WORK REQUEST: Make an exact copy of the listing underneath, skipping each picture.

DATASET CONTENT:
····················
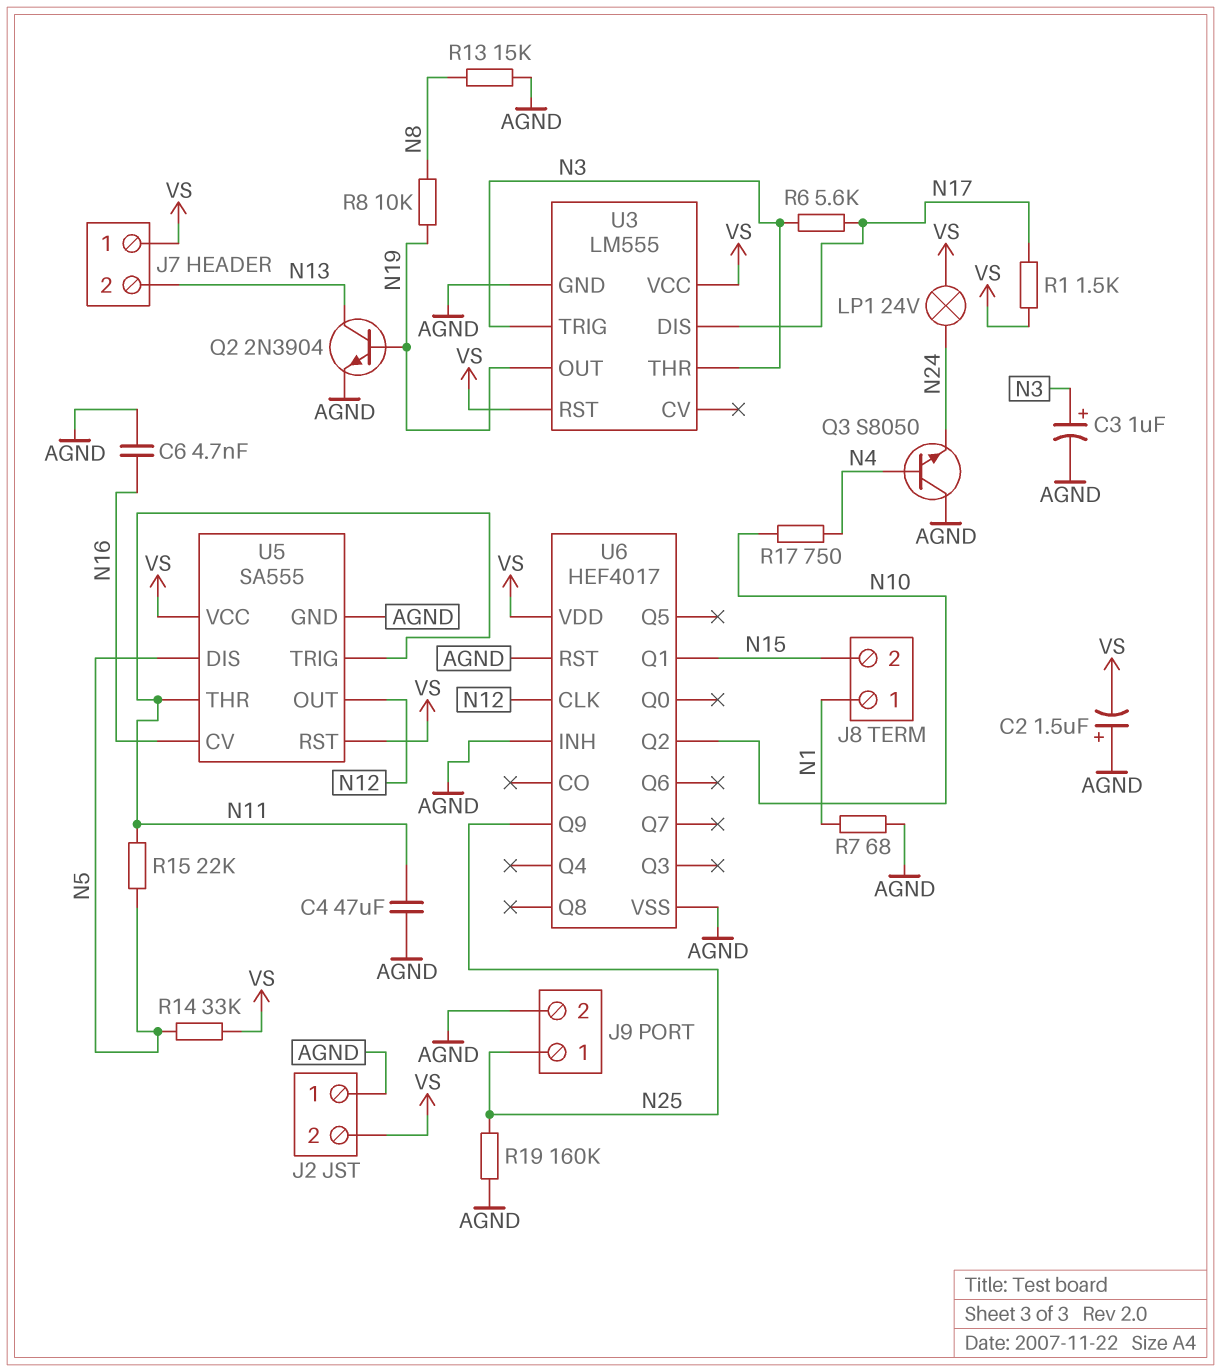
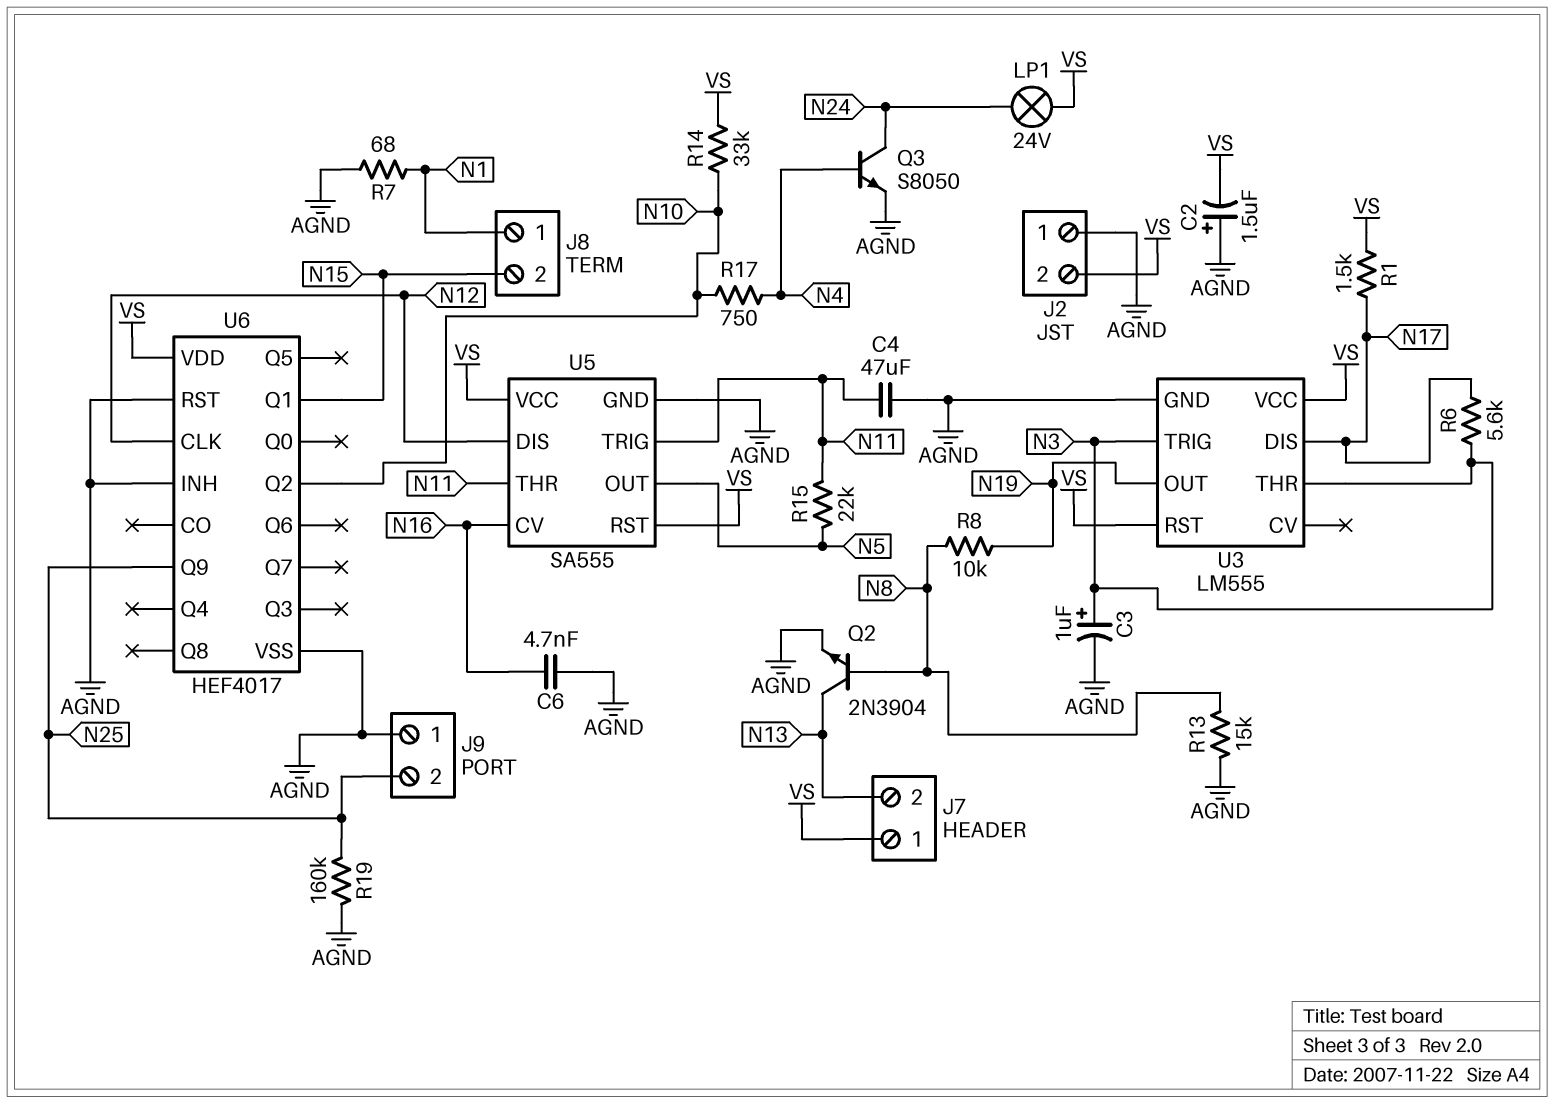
J9 pin 1: N25 -> AGND
J9 pin 2: AGND -> N25
Q2: NPN 2N3904 (B N19, C N13, E AGND) -> NPN 2N3904 (B N8, C N13, E AGND)
Q3: NPN S8050 (B N4, C AGND, E N24) -> NPN S8050 (B N4, C N24, E AGND)
R14: 33k (N5, VS) -> 33k (N10, VS)
U5 pin DIS: N5 -> N12
U5 pin OUT: N12 -> N5

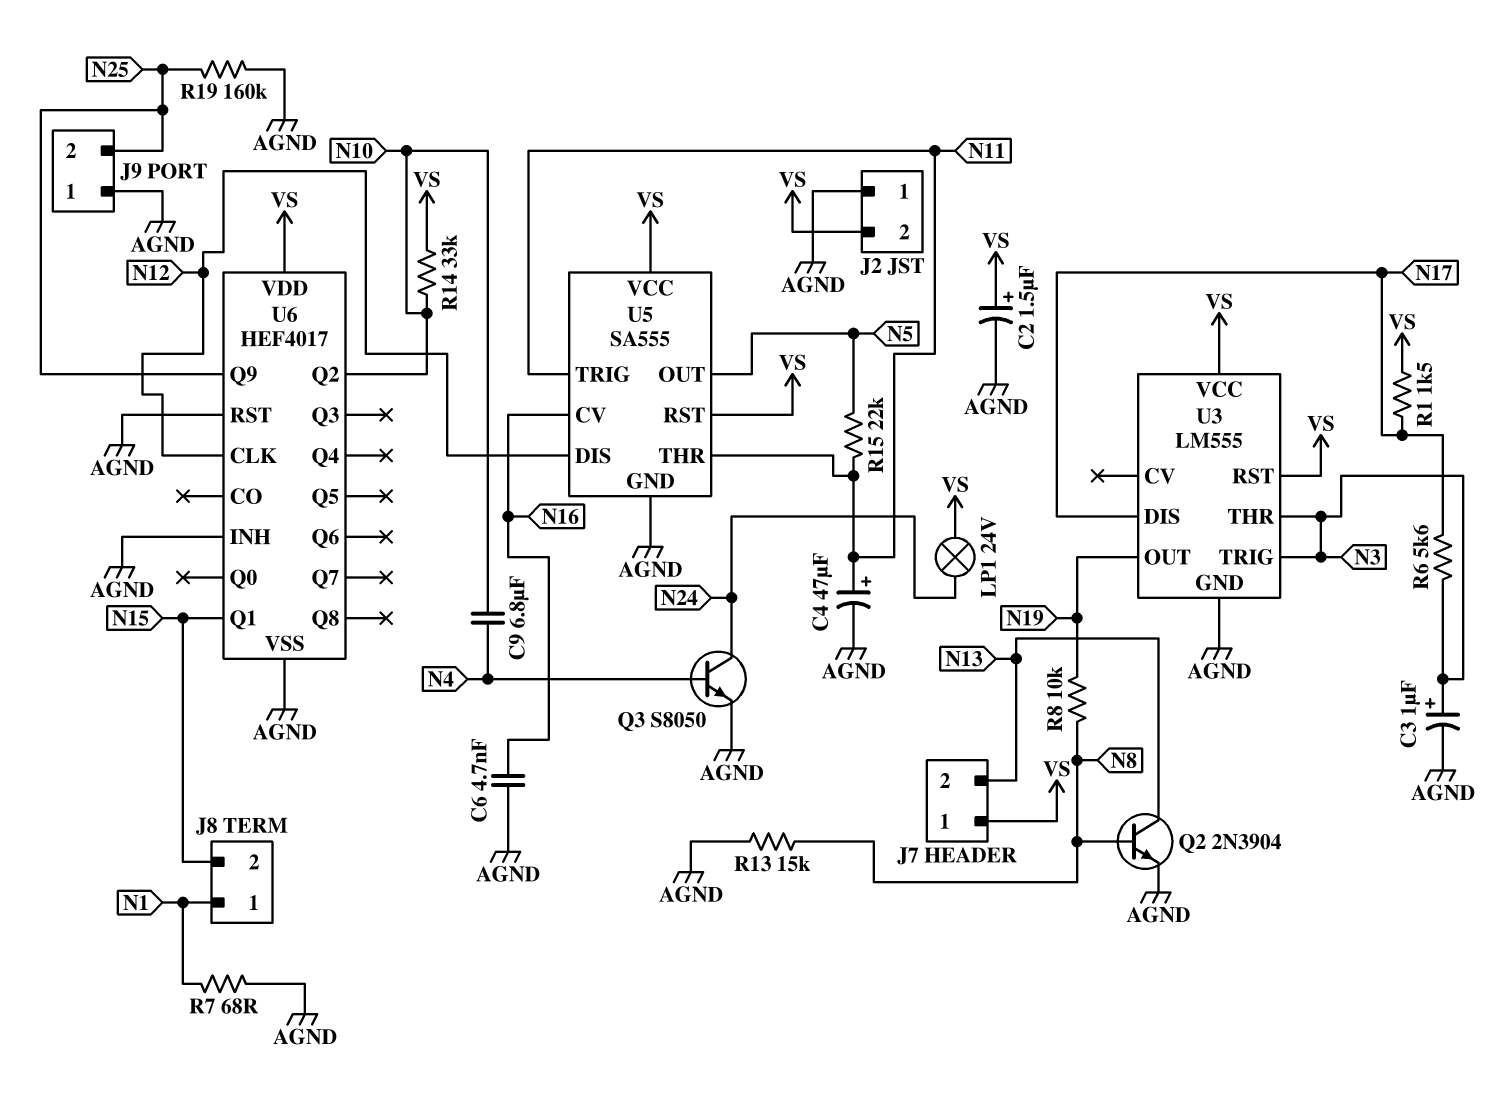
C2: 1.5uF (plus AGND, minus VS) -> 1.5uF (plus VS, minus AGND)
C4: 47uF (AGND, N11) -> 47uF (plus N11, minus AGND)
C9: none -> 6.8uF (N4, N10)
R17: 750 (N4, N10) -> none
····················
RESPONSE BOX:
J9 pin 1: N25 -> AGND
J9 pin 2: AGND -> N25
Q2: NPN 2N3904 (B N19, C N13, E AGND) -> NPN 2N3904 (B N8, C N13, E AGND)
Q3: NPN S8050 (B N4, C AGND, E N24) -> NPN S8050 (B N4, C N24, E AGND)
R14: 33k (N5, VS) -> 33k (N10, VS)
U5 pin DIS: N5 -> N12
U5 pin OUT: N12 -> N5

C2: 1.5uF (plus AGND, minus VS) -> 1.5uF (plus VS, minus AGND)
C4: 47uF (AGND, N11) -> 47uF (plus N11, minus AGND)
C9: none -> 6.8uF (N4, N10)
R17: 750 (N4, N10) -> none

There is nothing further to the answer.